▶ Requirement
Search the entries for lines that contain the word "orange", and report each one found.

• • • • •

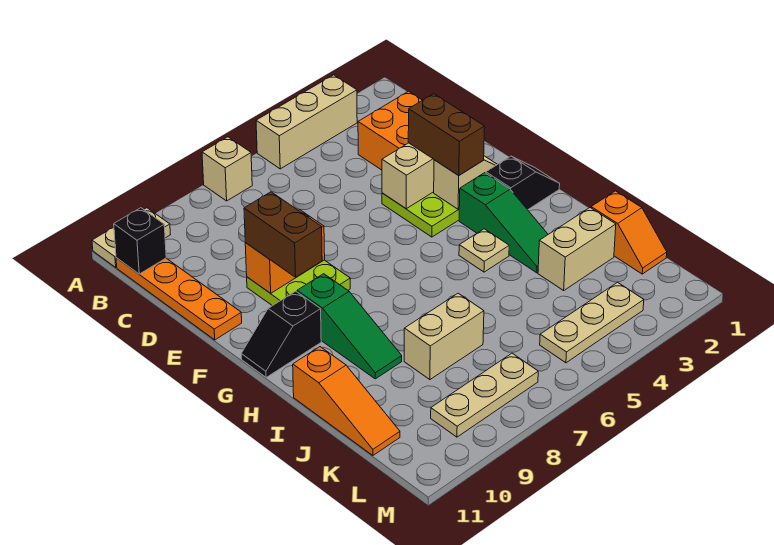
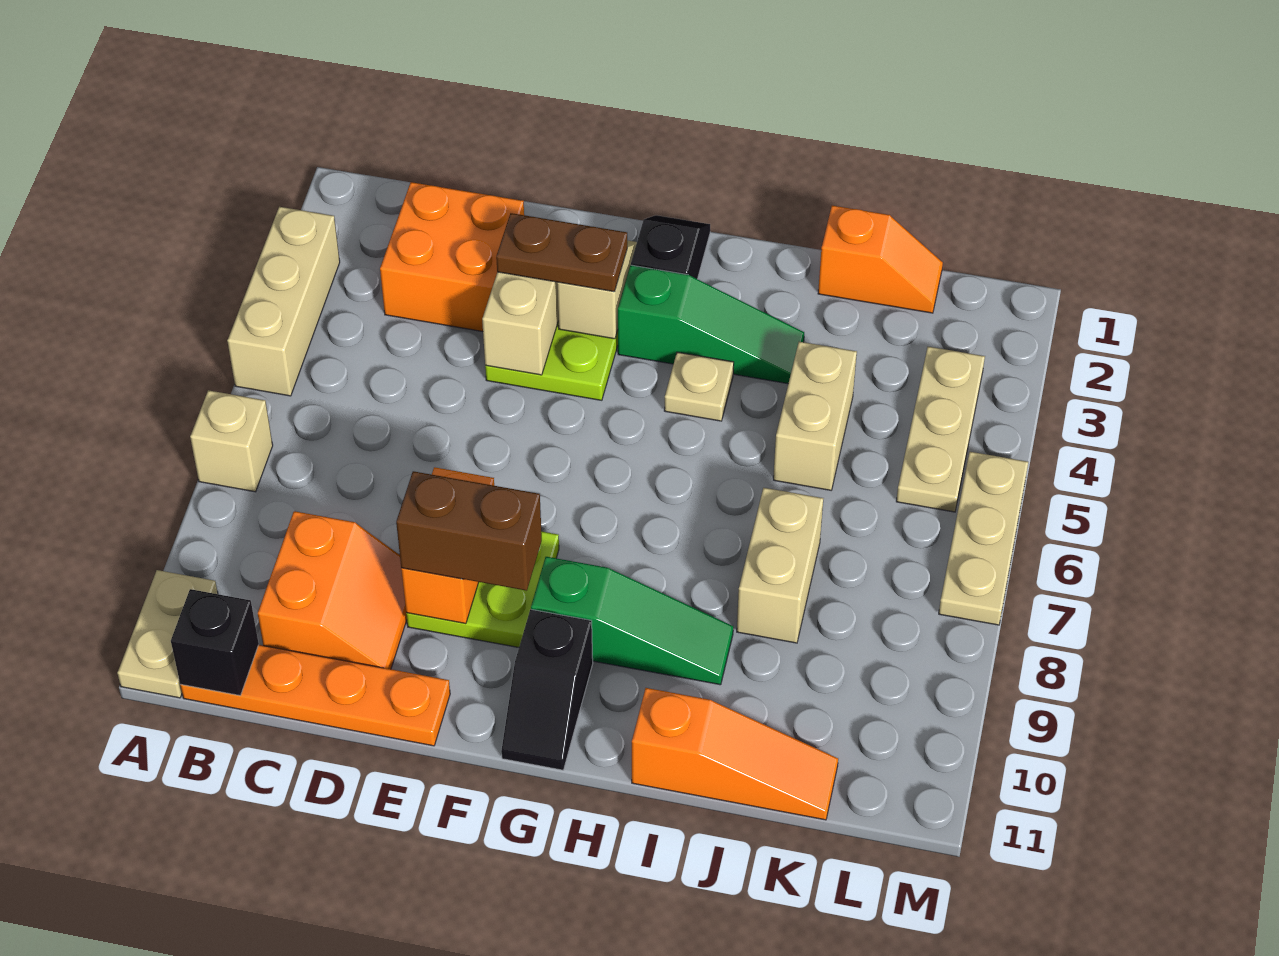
none -> orange slope C9:D10 level 1 top C
brown brick E3:F3 level 3 -> brown plate E3:F3 level 3
tan brick J2:J3 level 1 -> tan brick J4:J5 level 1
tan plate L7:L9 level 1 -> tan plate M5:M7 level 1

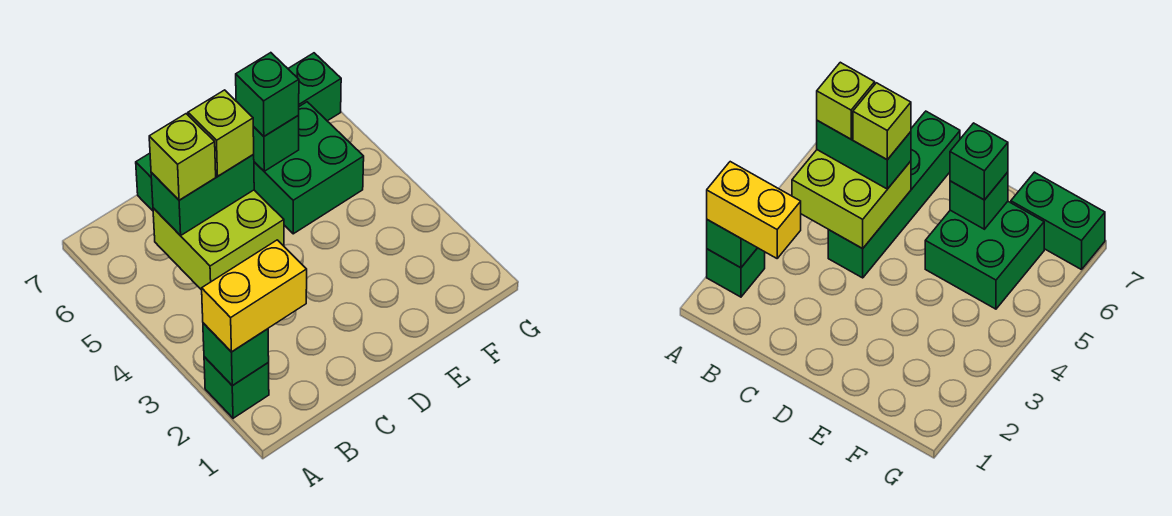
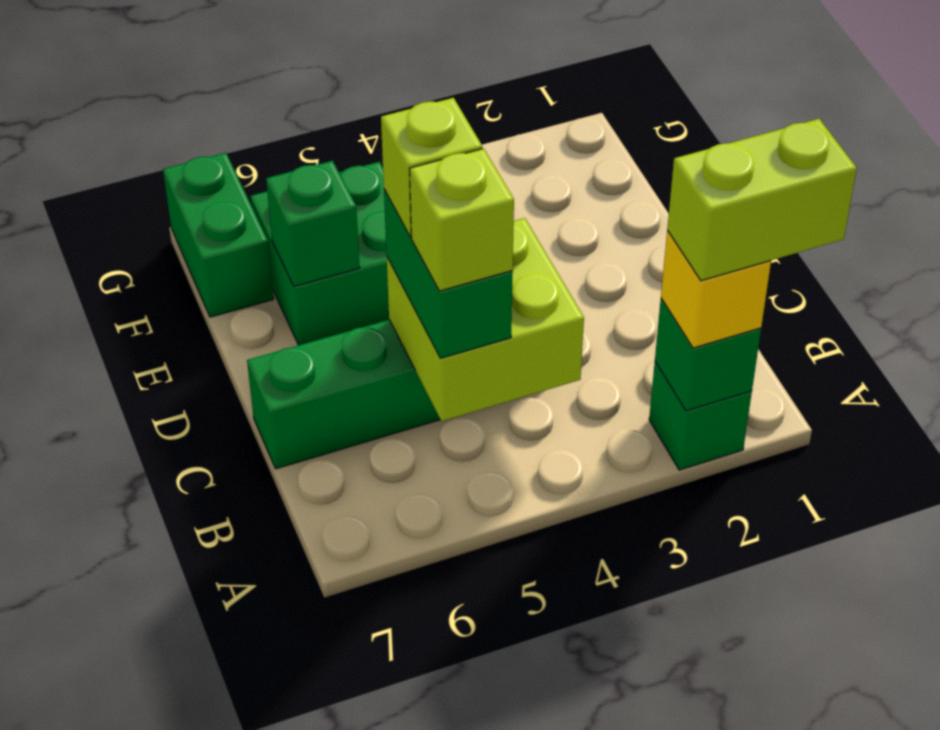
none -> lime brick A1:A2 level 4
yellow brick A2:B2 level 3 -> yellow brick A2 level 3
green brick E6 level 3 -> none

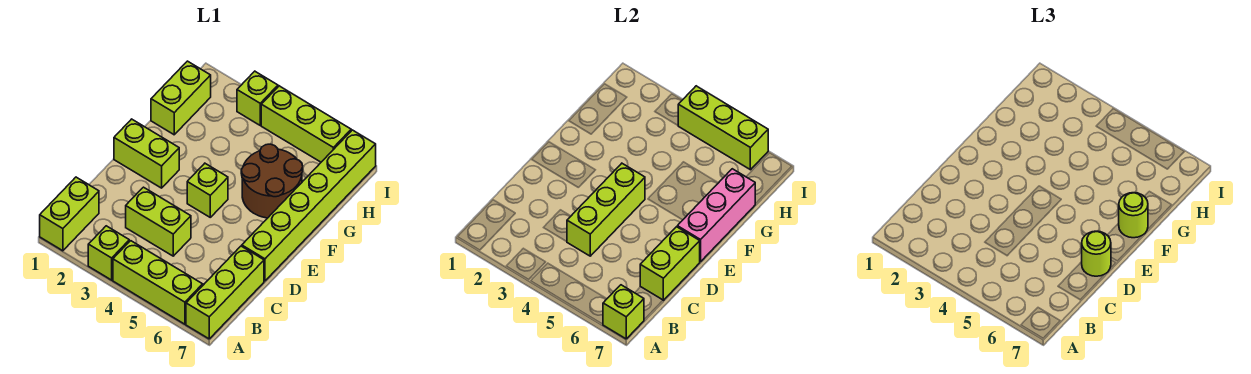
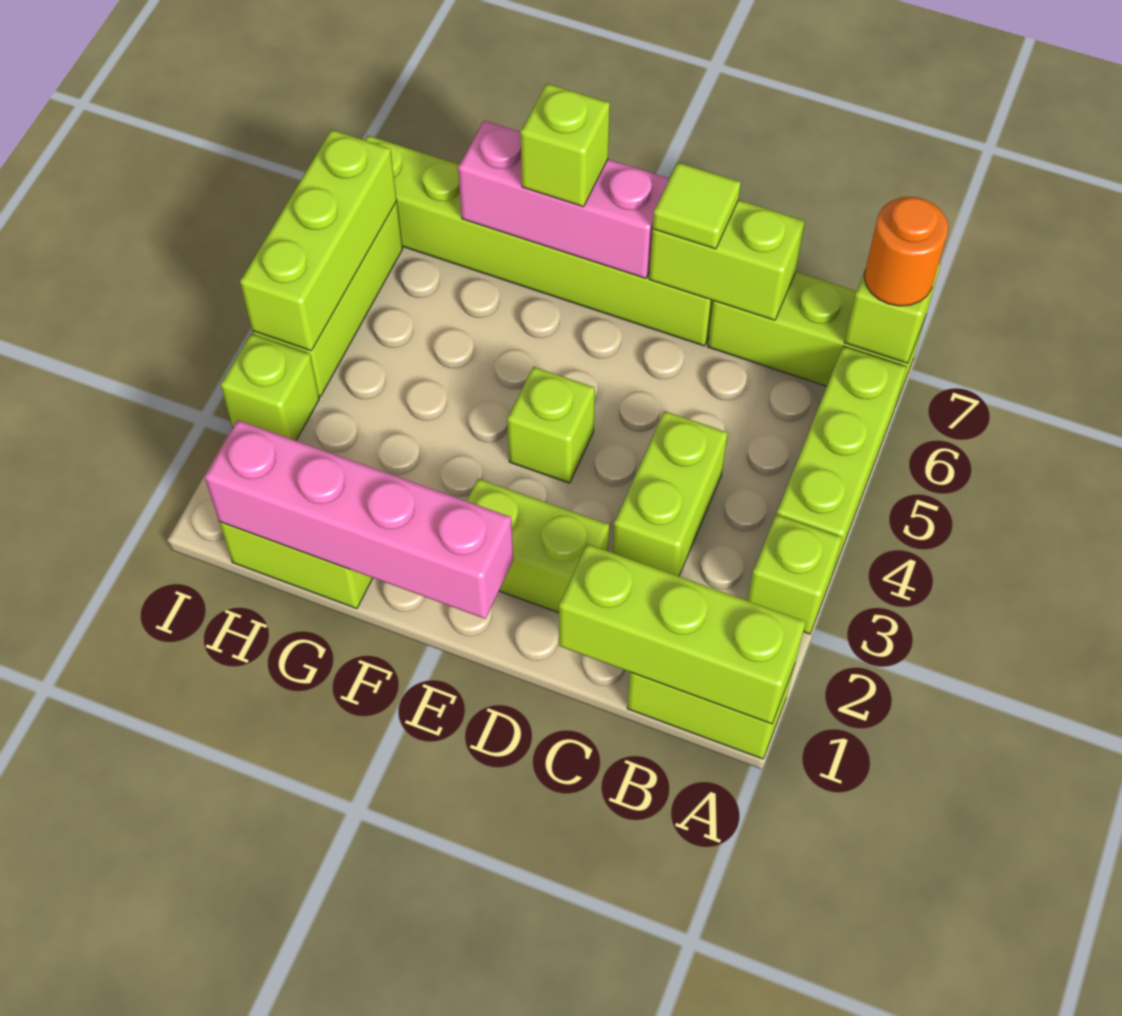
none -> orange round brick A7 level 3
lime brick C4:E4 level 2 -> lime brick A1:C1 level 2
lime round brick D7 level 3 -> lime tile D7 level 3
lime brick E1:E2 level 1 -> lime brick D2:E2 level 1
none -> pink brick E1:H1 level 2
brown round brick F5:G6 level 1 -> none
lime round brick F7 level 3 -> lime brick F7 level 3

• • • • •

▶ Answer space
none -> orange slope C9:D10 level 1 top C
none -> orange round brick A7 level 3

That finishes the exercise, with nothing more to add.